### Recorded data

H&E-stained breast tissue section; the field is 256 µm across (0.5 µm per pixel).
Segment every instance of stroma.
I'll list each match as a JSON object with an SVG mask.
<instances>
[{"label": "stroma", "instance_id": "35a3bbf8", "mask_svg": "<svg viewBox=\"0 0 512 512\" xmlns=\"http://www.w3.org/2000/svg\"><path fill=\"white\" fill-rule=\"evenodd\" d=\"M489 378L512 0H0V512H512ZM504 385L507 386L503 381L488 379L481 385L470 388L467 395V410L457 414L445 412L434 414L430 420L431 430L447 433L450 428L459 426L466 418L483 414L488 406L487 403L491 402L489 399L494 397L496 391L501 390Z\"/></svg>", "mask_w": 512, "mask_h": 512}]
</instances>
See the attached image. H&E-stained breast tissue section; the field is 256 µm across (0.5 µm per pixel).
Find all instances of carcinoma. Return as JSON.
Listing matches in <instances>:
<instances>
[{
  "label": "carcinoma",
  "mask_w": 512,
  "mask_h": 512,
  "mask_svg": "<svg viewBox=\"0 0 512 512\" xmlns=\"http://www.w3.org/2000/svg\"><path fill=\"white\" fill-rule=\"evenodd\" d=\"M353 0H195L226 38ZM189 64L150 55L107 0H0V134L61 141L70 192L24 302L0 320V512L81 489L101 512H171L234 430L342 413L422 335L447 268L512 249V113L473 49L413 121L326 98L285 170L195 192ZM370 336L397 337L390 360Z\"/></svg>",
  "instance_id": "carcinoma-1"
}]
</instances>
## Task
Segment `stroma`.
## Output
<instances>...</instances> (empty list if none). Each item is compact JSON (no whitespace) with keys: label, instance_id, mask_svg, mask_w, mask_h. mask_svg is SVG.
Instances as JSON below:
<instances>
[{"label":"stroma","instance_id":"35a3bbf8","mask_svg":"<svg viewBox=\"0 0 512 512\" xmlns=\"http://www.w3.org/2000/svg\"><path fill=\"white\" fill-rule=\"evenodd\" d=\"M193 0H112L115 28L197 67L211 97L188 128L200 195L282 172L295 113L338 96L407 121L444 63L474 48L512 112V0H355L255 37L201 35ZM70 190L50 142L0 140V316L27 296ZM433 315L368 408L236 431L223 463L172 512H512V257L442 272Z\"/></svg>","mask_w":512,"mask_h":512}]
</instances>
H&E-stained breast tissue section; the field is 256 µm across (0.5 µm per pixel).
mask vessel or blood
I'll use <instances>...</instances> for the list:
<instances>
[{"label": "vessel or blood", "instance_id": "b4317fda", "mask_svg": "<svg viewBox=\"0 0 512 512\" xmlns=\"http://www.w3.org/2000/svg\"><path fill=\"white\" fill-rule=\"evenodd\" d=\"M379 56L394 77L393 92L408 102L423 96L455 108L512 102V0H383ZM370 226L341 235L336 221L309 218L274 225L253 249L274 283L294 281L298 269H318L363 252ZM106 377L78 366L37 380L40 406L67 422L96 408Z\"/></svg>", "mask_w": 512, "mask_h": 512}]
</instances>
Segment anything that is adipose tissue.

######

## Problem to solve
Extract each line of the material exactly as it stands.

## Output of the task
H&E-stained breast tissue section; the field is 256 µm across (0.5 µm per pixel).
Segment every instance of stroma.
I'll list each match as a JSON object with an SVG mask.
<instances>
[{"label": "stroma", "instance_id": "35a3bbf8", "mask_svg": "<svg viewBox=\"0 0 512 512\" xmlns=\"http://www.w3.org/2000/svg\"><path fill=\"white\" fill-rule=\"evenodd\" d=\"M489 378L512 0H0V512H512ZM504 385L507 386L503 381L488 379L481 385L470 388L467 395V410L457 414L445 412L434 414L430 420L431 430L447 433L450 428L459 426L466 418L483 414L488 406L487 403L491 402L489 399L494 397L496 391L501 390Z\"/></svg>", "mask_w": 512, "mask_h": 512}]
</instances>
See the attached image. H&E-stained breast tissue section; the field is 256 µm across (0.5 µm per pixel).
Find all instances of carcinoma. Return as JSON.
Listing matches in <instances>:
<instances>
[{
  "label": "carcinoma",
  "mask_w": 512,
  "mask_h": 512,
  "mask_svg": "<svg viewBox=\"0 0 512 512\" xmlns=\"http://www.w3.org/2000/svg\"><path fill=\"white\" fill-rule=\"evenodd\" d=\"M353 0H195L226 38ZM189 64L150 55L107 0H0V134L61 141L70 192L24 302L0 320V512L81 489L101 512H171L234 430L342 413L422 335L447 268L512 249V113L473 49L413 121L326 98L285 170L195 192ZM370 336L397 337L390 360Z\"/></svg>",
  "instance_id": "carcinoma-1"
}]
</instances>
## Task
Segment `stroma`.
## Output
<instances>...</instances> (empty list if none). Each item is compact JSON (no whitespace) with keys: label, instance_id, mask_svg, mask_w, mask_h. mask_svg is SVG.
Instances as JSON below:
<instances>
[{"label":"stroma","instance_id":"35a3bbf8","mask_svg":"<svg viewBox=\"0 0 512 512\" xmlns=\"http://www.w3.org/2000/svg\"><path fill=\"white\" fill-rule=\"evenodd\" d=\"M193 0H112L115 28L197 67L211 97L188 128L200 195L282 172L295 113L338 96L407 121L444 63L474 48L512 112V0H355L255 37L201 35ZM70 190L50 142L0 140V316L27 296ZM433 315L368 408L236 431L223 463L172 512H512V257L442 272Z\"/></svg>","mask_w":512,"mask_h":512}]
</instances>
H&E-stained breast tissue section; the field is 256 µm across (0.5 µm per pixel).
mask vessel or blood
I'll use <instances>...</instances> for the list:
<instances>
[{"label": "vessel or blood", "instance_id": "b4317fda", "mask_svg": "<svg viewBox=\"0 0 512 512\" xmlns=\"http://www.w3.org/2000/svg\"><path fill=\"white\" fill-rule=\"evenodd\" d=\"M379 56L394 77L393 92L408 102L423 96L455 108L512 102V0H383ZM370 226L341 235L336 221L309 218L274 225L253 249L274 283L294 281L298 269H318L363 252ZM106 377L78 366L37 380L40 406L67 422L96 408Z\"/></svg>", "mask_w": 512, "mask_h": 512}]
</instances>
Segment anything that is adipose tissue.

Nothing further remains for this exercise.